=== Begin Enclosure ===
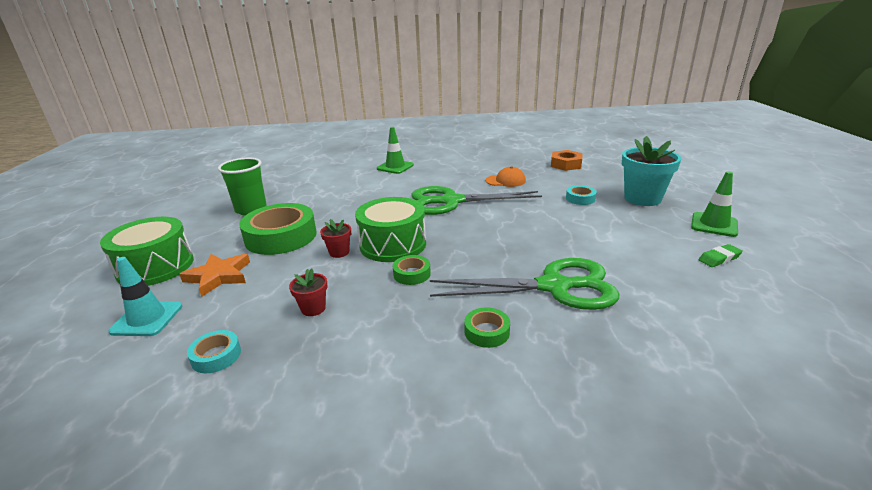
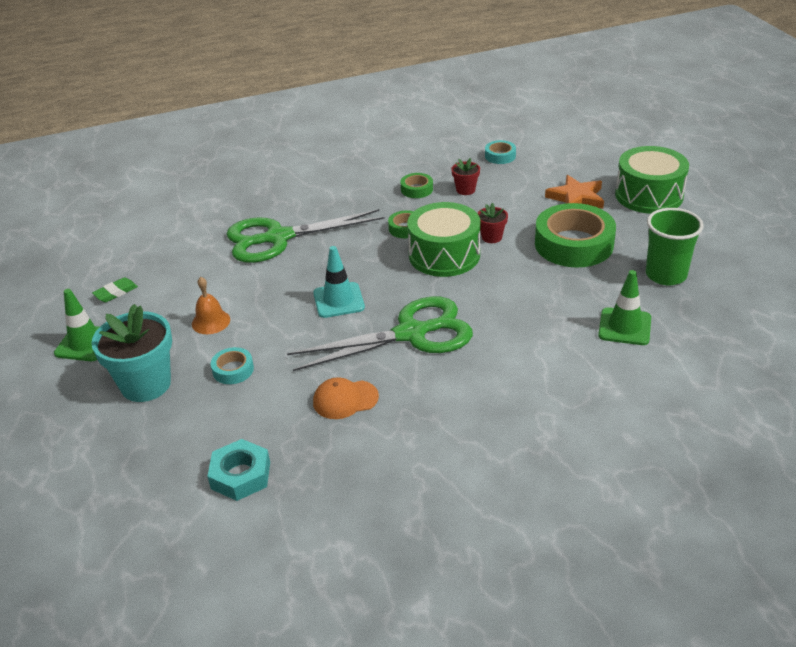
camera: 165 degrees right, 10 degrees up
(147, 319) = (582, 163): turquoise traffic cone -> turquoise traffic cone (338, 300)
(395, 167) = (555, 413): green traffic cone -> green traffic cone (624, 327)
(487, 332) = (328, 197): green tape -> green tape (417, 189)
(566, 164) = (240, 475): orange nut -> turquoise nut
(607, 225) = (211, 321): none -> orange bell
=== End Enclosure ===
▶ [To do]: Say how many lines of the data hold the word "cone", and leave out everything but the number.

▶ [Answer section]: 2